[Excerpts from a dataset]

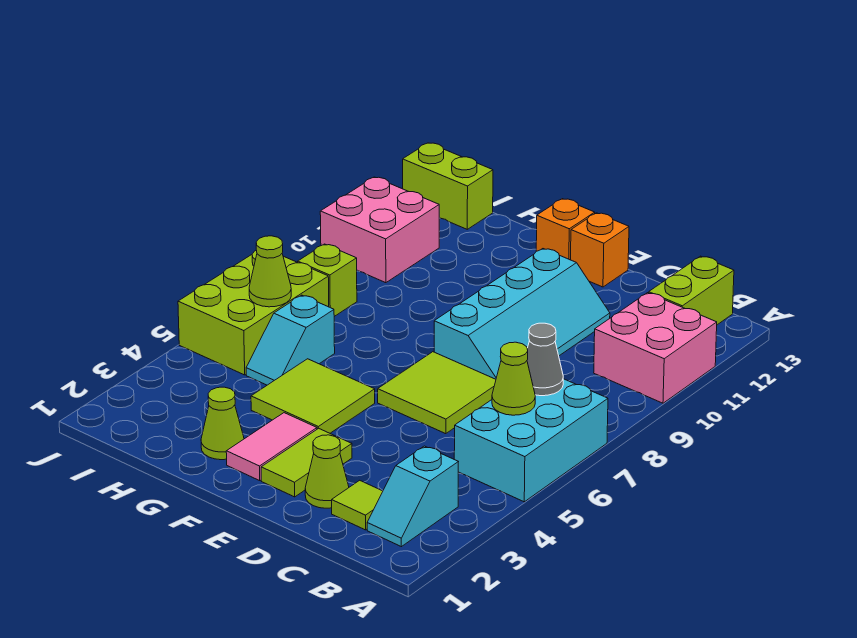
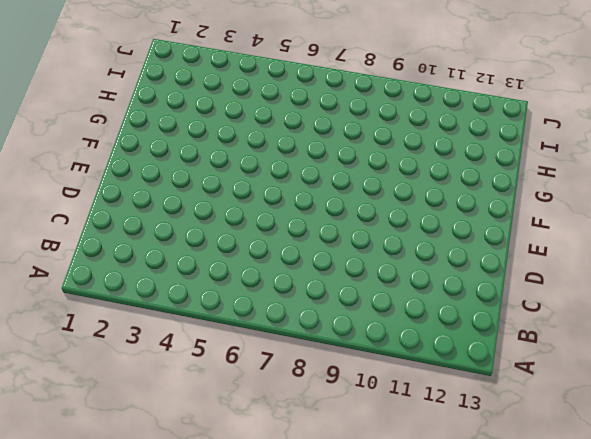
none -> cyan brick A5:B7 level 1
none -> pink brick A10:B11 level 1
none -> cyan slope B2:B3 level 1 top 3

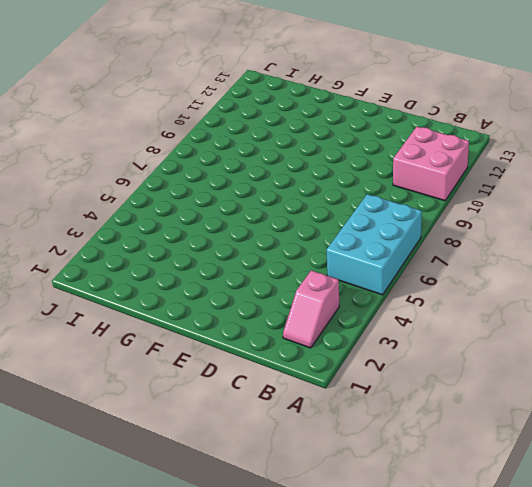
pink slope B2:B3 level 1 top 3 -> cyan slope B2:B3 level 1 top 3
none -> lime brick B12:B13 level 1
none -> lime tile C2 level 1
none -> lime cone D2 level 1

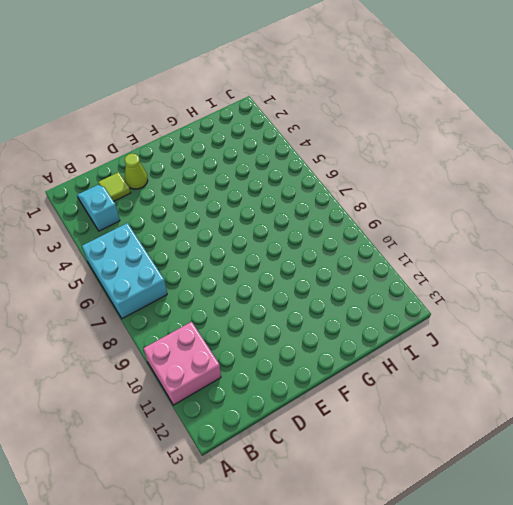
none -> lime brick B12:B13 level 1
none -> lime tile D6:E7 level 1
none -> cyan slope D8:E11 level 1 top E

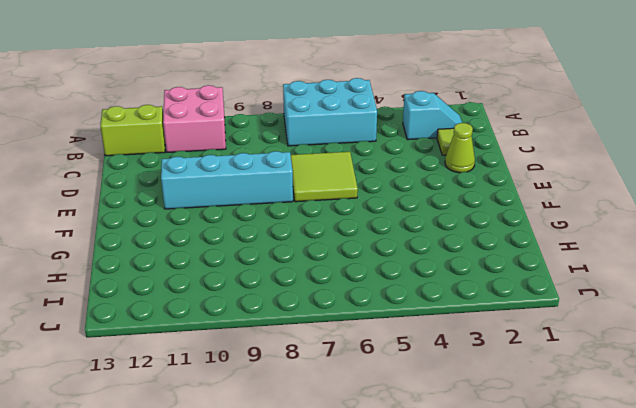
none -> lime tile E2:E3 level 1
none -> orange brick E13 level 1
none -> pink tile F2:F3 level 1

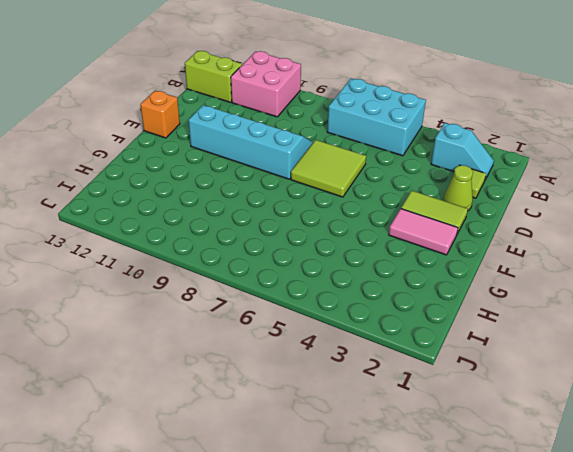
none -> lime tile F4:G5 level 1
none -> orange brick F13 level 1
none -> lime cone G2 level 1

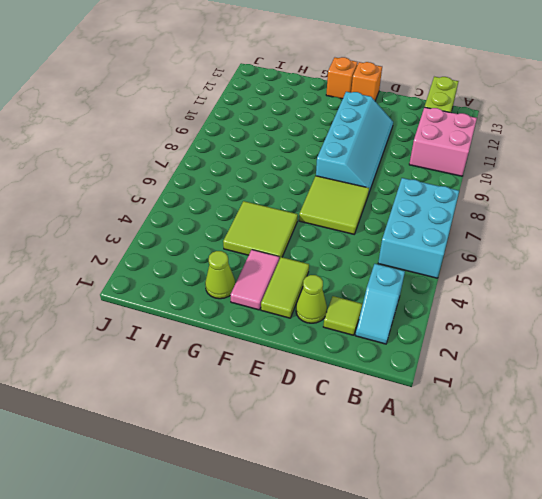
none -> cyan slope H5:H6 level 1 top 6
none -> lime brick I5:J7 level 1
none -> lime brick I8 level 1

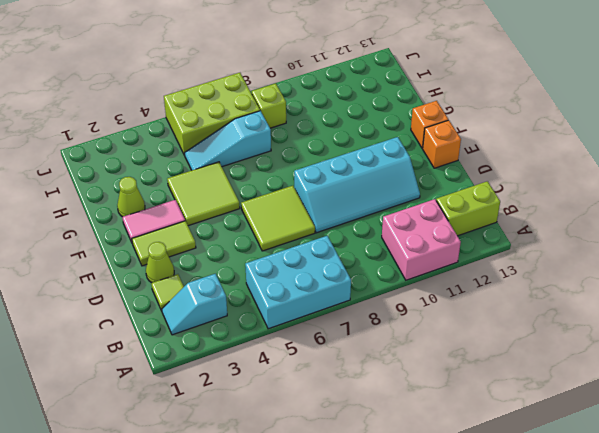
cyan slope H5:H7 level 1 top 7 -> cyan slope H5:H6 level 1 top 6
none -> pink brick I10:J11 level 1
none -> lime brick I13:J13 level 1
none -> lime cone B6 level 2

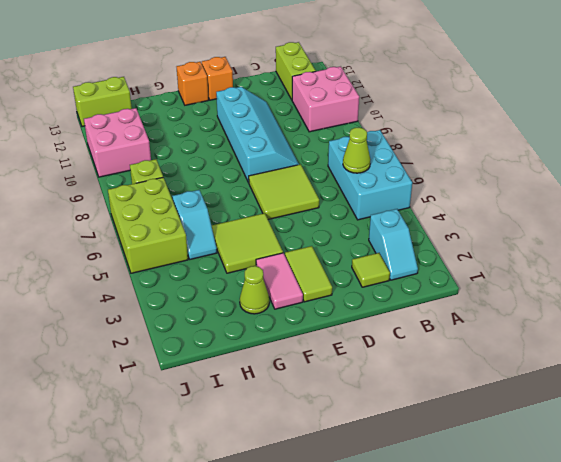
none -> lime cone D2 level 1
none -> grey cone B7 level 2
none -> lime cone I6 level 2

* * *

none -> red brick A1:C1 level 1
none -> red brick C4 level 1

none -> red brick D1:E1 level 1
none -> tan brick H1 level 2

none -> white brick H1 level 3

==

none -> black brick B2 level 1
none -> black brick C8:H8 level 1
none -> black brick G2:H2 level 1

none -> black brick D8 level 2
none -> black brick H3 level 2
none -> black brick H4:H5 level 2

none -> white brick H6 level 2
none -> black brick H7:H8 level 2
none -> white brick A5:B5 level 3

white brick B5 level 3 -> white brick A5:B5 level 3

• **What the exercise asks**
If a line in the records above holds the string "black", copy it.

• **Reply to the exercise**
none -> black brick B2 level 1
none -> black brick C8:H8 level 1
none -> black brick G2:H2 level 1
none -> black brick D8 level 2
none -> black brick H3 level 2
none -> black brick H4:H5 level 2
none -> black brick H7:H8 level 2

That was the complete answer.